- **Exercise requirements**:
There is material below. Print exactly the lines starting at the line with "grey cone G6 level 1 -> grey cone E4 level 1" and ending at the line with "white brick J6:J7", ends included, and no others.

- **Given data**:

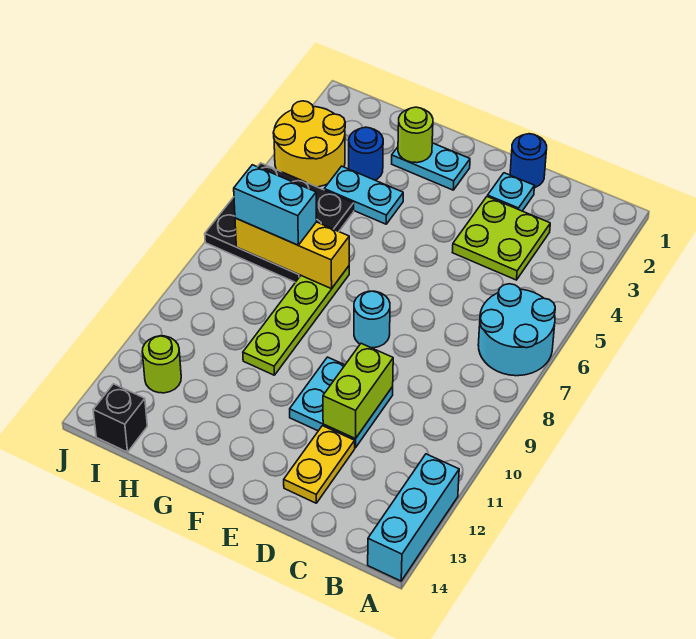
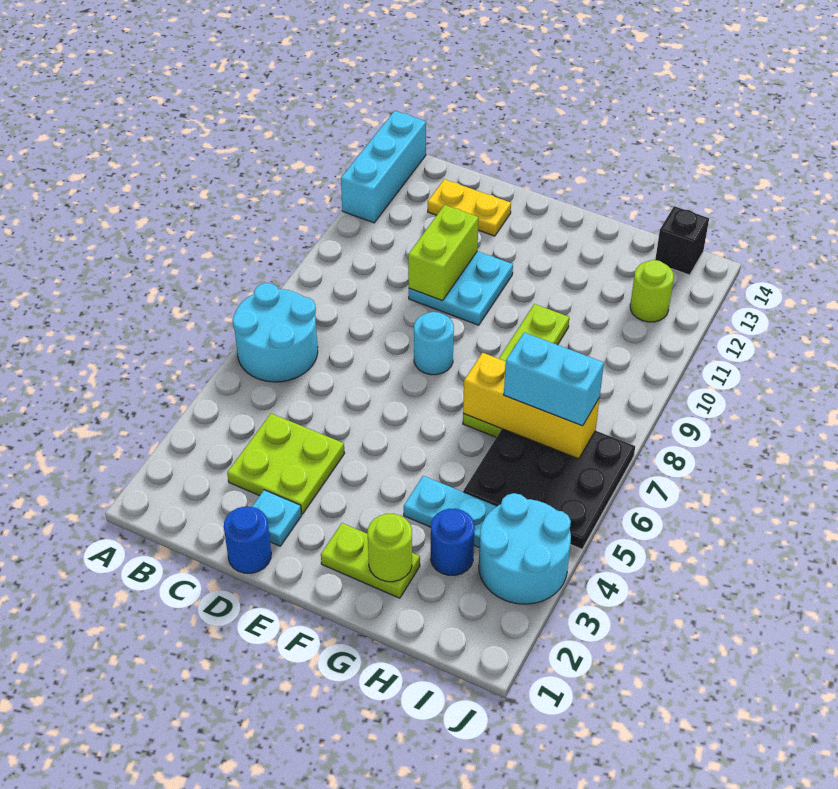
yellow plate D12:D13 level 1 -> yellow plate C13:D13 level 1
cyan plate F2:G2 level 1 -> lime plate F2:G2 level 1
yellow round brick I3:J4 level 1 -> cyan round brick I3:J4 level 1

==

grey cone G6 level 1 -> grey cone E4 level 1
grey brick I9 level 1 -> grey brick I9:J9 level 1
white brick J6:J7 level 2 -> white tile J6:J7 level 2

- **Answer area**:
grey cone G6 level 1 -> grey cone E4 level 1
grey brick I9 level 1 -> grey brick I9:J9 level 1
white brick J6:J7 level 2 -> white tile J6:J7 level 2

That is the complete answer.